* [ABOUT THIS EXERCISE]: Among the records, which lines hold the word "orange"? Pick them out.

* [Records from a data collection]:
--- --- ---
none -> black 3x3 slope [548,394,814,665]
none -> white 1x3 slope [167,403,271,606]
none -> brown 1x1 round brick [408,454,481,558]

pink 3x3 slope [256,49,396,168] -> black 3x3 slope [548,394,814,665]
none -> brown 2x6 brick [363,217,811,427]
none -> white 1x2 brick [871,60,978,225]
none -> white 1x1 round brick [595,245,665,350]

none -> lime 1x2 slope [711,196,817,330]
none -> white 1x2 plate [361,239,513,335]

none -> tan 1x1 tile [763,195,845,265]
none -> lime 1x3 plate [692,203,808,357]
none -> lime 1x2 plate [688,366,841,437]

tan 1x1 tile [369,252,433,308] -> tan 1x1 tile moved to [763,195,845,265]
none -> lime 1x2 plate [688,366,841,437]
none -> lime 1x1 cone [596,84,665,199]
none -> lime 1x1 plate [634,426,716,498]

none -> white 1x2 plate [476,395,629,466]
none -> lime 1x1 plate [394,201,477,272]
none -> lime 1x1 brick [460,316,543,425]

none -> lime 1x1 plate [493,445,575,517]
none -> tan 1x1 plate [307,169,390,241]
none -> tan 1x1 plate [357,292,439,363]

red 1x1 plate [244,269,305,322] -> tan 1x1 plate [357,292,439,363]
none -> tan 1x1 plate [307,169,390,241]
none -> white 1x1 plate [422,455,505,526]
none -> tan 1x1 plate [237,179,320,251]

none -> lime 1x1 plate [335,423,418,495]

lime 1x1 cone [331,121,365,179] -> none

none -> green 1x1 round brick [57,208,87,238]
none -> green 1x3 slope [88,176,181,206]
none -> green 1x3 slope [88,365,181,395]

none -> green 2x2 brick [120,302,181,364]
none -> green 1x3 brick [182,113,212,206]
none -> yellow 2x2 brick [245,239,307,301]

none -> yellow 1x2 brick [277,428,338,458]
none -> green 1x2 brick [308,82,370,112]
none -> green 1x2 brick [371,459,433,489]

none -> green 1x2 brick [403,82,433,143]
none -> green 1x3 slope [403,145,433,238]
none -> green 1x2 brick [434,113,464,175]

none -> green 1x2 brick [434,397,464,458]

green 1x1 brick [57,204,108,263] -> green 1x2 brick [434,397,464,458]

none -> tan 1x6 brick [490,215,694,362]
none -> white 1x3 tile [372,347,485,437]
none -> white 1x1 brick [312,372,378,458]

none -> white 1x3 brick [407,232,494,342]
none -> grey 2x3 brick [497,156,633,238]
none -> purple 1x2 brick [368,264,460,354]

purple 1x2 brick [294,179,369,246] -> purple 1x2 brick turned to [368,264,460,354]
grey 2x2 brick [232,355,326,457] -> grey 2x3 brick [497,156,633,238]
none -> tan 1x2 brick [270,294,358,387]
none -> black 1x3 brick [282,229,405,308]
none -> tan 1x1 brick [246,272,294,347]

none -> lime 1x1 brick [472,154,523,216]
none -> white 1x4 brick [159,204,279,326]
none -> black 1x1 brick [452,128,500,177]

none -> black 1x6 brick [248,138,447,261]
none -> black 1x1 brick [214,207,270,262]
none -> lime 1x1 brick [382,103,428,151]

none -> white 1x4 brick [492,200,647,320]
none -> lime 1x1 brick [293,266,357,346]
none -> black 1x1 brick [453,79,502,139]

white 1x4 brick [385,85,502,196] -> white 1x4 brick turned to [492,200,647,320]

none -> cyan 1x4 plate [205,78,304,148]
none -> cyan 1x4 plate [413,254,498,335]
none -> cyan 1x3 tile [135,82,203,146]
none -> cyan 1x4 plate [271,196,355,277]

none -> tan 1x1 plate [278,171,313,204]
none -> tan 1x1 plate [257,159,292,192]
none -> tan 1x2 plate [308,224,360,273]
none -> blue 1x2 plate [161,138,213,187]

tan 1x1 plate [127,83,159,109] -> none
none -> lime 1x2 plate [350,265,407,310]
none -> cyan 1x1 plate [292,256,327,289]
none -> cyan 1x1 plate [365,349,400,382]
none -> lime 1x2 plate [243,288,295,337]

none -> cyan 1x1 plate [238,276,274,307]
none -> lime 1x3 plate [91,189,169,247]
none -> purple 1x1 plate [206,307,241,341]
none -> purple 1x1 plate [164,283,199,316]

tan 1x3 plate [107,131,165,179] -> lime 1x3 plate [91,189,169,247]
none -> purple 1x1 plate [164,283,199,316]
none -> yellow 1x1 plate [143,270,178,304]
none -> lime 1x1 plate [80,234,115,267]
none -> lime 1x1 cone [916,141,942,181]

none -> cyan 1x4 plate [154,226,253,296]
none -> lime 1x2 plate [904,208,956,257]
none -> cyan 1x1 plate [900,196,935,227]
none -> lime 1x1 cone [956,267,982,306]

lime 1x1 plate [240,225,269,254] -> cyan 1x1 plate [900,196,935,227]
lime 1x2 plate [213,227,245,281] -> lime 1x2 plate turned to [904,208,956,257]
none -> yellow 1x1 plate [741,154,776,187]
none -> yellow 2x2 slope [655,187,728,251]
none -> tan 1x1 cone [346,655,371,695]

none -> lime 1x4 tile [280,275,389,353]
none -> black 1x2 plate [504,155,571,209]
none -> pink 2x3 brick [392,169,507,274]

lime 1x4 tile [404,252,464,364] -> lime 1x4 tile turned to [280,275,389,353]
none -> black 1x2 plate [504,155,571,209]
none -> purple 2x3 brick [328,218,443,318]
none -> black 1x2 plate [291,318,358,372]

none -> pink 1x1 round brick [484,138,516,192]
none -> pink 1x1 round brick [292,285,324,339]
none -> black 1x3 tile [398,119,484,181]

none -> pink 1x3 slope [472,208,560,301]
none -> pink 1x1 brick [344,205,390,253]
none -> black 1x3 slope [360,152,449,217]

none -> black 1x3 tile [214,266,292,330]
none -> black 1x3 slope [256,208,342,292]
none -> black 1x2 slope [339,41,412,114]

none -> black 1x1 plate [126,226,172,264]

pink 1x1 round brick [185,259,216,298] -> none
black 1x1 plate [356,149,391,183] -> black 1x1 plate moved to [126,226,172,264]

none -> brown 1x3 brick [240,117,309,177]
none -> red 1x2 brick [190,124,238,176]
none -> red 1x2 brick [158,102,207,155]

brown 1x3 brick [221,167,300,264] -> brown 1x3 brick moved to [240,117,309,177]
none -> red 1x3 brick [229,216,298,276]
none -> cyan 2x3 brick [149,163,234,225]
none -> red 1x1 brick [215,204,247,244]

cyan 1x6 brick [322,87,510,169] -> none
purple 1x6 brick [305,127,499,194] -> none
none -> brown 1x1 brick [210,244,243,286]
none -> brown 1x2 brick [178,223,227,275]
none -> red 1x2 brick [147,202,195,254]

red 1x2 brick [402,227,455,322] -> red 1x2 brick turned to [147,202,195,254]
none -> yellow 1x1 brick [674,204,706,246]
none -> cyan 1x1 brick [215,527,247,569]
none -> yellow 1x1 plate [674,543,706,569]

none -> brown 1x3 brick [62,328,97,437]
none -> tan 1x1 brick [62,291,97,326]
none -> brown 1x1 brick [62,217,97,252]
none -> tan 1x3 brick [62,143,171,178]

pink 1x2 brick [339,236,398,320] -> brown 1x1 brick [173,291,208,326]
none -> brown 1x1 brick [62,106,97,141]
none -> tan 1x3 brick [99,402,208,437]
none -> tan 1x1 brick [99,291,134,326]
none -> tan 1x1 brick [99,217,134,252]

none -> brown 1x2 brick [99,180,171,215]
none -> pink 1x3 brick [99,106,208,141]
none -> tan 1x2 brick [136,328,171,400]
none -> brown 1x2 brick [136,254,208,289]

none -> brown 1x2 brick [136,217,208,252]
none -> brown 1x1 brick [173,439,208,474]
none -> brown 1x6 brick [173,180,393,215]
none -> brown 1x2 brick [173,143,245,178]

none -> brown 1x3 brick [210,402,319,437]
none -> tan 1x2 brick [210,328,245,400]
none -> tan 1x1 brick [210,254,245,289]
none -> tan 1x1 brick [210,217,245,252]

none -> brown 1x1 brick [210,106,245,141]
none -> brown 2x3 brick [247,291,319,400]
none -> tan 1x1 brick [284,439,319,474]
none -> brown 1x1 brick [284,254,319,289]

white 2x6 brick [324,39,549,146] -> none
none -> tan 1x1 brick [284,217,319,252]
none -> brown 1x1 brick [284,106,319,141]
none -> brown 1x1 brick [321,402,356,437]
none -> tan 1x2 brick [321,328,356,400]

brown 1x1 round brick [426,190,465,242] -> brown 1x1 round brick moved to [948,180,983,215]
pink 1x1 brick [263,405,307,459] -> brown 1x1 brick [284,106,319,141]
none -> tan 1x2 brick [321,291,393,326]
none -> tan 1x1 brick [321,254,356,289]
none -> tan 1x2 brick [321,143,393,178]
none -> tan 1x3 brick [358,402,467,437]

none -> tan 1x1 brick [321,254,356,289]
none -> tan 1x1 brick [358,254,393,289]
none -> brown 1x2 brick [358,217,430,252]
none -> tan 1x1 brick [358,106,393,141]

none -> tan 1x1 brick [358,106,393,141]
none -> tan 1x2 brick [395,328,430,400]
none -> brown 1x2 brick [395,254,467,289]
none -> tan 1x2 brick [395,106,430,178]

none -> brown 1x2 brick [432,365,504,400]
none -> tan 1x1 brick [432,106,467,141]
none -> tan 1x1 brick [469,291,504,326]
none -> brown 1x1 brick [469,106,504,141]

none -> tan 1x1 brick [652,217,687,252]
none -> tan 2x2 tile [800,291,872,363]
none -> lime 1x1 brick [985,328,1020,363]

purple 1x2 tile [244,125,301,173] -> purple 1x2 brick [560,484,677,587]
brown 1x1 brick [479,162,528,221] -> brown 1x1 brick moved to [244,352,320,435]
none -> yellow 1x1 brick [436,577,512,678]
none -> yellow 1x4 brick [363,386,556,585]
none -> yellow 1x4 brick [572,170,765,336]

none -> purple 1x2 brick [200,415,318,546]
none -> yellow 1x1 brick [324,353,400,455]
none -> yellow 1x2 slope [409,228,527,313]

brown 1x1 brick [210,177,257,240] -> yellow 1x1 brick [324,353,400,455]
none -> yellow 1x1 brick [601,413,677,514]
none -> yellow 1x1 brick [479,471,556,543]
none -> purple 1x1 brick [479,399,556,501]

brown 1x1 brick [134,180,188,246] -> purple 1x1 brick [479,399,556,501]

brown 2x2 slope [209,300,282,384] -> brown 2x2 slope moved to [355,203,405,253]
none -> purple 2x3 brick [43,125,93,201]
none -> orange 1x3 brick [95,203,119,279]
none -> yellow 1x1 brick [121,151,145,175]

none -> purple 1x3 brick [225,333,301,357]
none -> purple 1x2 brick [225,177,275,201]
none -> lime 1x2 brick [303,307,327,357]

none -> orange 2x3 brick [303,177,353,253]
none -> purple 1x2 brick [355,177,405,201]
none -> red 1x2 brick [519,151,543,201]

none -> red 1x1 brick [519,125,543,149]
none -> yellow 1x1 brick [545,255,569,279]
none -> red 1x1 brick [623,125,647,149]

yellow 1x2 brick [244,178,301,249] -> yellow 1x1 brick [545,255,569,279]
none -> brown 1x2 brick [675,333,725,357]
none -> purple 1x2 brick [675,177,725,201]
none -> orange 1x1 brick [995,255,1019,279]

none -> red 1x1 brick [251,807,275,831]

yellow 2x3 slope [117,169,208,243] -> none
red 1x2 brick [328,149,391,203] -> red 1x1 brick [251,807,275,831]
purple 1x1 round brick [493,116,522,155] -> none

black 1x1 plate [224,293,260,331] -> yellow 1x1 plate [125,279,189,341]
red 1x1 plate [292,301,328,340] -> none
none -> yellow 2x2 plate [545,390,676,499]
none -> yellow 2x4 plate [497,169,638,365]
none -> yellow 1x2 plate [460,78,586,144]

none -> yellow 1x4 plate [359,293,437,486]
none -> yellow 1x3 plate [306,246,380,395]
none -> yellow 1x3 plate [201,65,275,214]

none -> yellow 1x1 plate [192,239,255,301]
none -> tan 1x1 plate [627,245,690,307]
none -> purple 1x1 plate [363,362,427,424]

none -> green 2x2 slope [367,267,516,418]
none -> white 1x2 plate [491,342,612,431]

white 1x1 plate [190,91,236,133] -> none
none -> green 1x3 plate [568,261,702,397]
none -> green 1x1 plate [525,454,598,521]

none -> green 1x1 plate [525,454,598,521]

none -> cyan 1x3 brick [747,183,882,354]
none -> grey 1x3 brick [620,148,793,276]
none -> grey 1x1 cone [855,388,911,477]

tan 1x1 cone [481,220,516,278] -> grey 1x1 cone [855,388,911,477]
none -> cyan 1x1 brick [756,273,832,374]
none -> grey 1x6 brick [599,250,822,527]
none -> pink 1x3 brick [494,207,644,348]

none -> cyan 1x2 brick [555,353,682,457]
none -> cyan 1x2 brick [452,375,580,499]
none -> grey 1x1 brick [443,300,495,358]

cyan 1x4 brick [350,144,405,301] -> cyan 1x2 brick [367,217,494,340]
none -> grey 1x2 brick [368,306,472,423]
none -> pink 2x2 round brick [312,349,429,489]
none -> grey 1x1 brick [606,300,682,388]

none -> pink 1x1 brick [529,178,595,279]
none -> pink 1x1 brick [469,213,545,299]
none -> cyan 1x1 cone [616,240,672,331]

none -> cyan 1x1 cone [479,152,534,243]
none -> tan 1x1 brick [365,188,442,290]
--- --- ---
* [RESULT OF THE TASK]:
none -> orange 1x3 brick [95,203,119,279]
none -> orange 2x3 brick [303,177,353,253]
none -> orange 1x1 brick [995,255,1019,279]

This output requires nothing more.